[start]

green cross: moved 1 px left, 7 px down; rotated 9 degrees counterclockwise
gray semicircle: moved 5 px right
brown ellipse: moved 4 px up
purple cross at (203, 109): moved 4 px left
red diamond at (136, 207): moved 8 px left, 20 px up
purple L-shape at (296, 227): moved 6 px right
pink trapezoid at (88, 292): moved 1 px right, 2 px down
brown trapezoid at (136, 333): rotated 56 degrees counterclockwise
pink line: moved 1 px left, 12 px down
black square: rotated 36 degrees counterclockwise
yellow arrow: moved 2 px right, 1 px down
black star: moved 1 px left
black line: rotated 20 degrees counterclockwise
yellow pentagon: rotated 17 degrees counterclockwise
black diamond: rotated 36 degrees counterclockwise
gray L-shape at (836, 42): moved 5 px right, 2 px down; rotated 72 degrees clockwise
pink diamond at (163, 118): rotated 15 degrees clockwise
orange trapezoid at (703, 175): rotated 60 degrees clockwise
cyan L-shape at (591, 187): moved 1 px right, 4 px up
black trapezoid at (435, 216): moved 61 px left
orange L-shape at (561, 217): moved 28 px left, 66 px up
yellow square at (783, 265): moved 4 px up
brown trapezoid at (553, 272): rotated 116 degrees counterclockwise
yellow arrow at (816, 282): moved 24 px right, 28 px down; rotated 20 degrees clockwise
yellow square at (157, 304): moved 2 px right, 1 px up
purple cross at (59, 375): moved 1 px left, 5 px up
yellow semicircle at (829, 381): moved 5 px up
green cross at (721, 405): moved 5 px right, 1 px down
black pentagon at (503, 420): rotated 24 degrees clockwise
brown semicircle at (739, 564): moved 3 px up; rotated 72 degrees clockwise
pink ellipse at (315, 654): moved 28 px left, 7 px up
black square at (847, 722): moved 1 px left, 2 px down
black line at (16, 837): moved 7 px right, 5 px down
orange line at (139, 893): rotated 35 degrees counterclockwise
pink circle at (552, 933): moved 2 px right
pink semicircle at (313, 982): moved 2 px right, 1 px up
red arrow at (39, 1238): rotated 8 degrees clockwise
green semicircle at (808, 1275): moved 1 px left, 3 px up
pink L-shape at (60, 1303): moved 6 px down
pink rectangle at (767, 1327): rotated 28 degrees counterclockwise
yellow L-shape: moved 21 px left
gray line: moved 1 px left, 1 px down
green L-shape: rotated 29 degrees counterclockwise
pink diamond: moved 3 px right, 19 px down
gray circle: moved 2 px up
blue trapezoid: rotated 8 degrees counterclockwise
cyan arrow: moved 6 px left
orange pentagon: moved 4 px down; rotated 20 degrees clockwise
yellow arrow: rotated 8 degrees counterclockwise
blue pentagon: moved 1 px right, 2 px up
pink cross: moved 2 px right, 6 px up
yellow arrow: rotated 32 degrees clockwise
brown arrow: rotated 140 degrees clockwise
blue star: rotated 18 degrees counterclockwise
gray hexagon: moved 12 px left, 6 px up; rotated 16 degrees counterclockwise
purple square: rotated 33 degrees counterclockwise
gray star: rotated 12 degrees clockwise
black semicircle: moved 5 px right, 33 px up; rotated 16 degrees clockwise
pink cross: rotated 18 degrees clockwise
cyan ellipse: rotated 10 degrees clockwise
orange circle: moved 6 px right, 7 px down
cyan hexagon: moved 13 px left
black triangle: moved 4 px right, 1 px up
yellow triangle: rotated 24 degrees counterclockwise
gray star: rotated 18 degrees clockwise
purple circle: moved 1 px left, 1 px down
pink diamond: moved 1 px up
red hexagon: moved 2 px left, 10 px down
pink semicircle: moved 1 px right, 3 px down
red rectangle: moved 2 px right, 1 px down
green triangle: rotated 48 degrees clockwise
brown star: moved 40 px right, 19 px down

[end]

# Exercise requirements
Recast the listing above as a JSON list of strings, one string per line and skipping any blank lines. Cover only the part that runs from the start of the listing through the line containing "gray L-shape at", including both ends.

# Exercise output
[
  "green cross: moved 1 px left, 7 px down; rotated 9 degrees counterclockwise",
  "gray semicircle: moved 5 px right",
  "brown ellipse: moved 4 px up",
  "purple cross at (203, 109): moved 4 px left",
  "red diamond at (136, 207): moved 8 px left, 20 px up",
  "purple L-shape at (296, 227): moved 6 px right",
  "pink trapezoid at (88, 292): moved 1 px right, 2 px down",
  "brown trapezoid at (136, 333): rotated 56 degrees counterclockwise",
  "pink line: moved 1 px left, 12 px down",
  "black square: rotated 36 degrees counterclockwise",
  "yellow arrow: moved 2 px right, 1 px down",
  "black star: moved 1 px left",
  "black line: rotated 20 degrees counterclockwise",
  "yellow pentagon: rotated 17 degrees counterclockwise",
  "black diamond: rotated 36 degrees counterclockwise",
  "gray L-shape at (836, 42): moved 5 px right, 2 px down; rotated 72 degrees clockwise"
]